### What to work on
With the pictures removed, the data below must be transcribed in full and exactly.

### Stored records

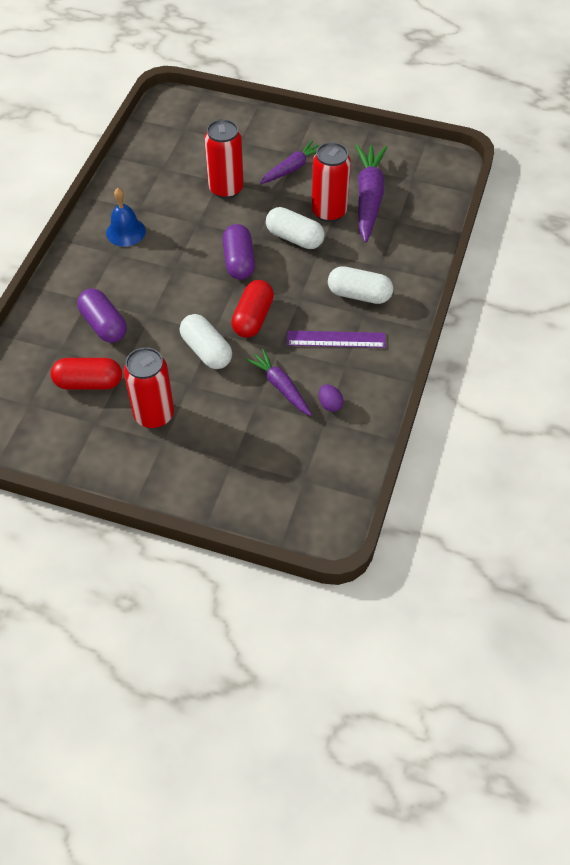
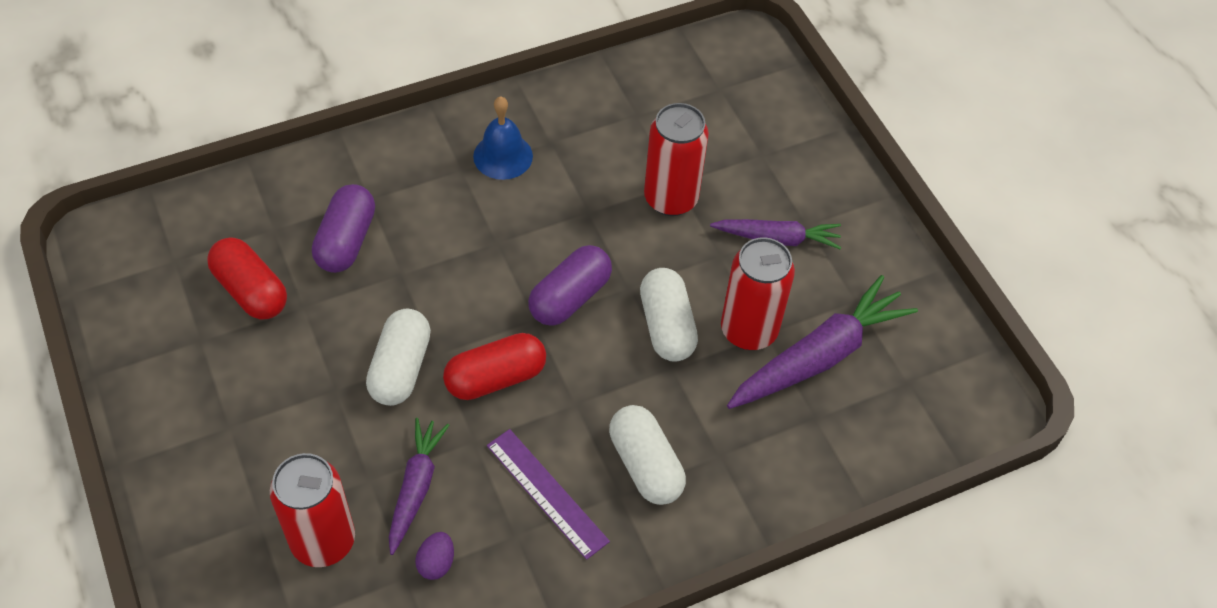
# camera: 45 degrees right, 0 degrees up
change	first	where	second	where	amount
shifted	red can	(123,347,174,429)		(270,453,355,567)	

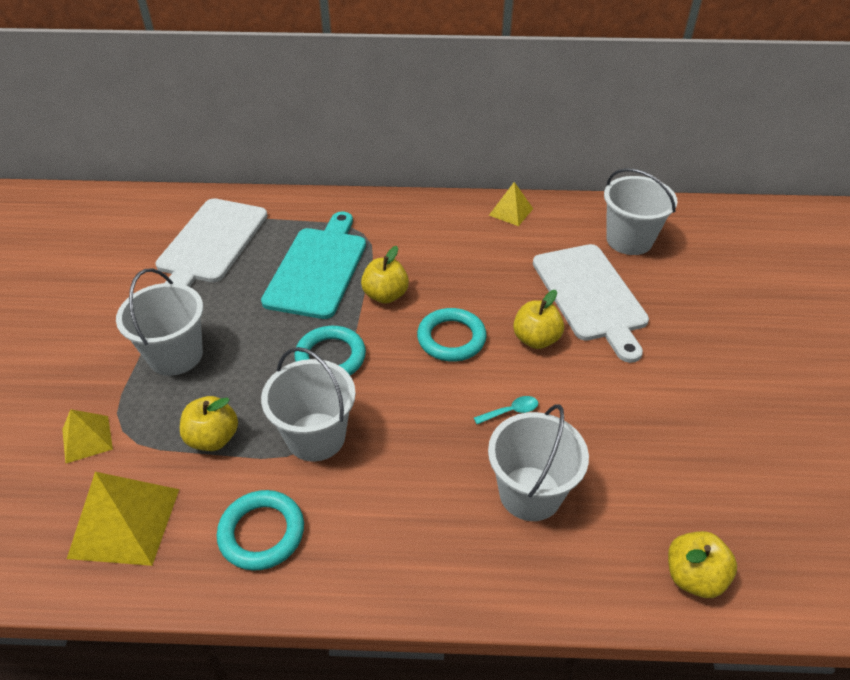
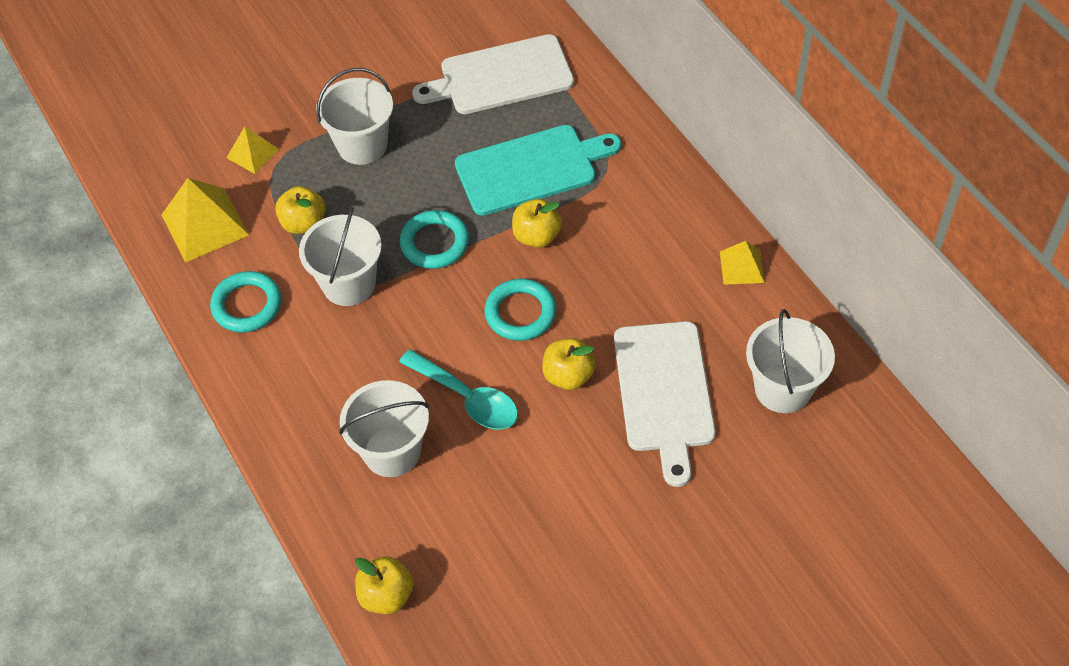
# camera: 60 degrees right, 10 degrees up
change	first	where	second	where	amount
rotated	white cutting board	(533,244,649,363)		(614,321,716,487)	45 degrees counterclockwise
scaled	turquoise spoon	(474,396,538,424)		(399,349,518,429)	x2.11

### Task output
# camera: 45 degrees right, 0 degrees up
change	first	where	second	where	amount
shifted	red can	(123,347,174,429)		(270,453,355,567)	

# camera: 60 degrees right, 10 degrees up
change	first	where	second	where	amount
rotated	white cutting board	(533,244,649,363)		(614,321,716,487)	45 degrees counterclockwise
scaled	turquoise spoon	(474,396,538,424)		(399,349,518,429)	x2.11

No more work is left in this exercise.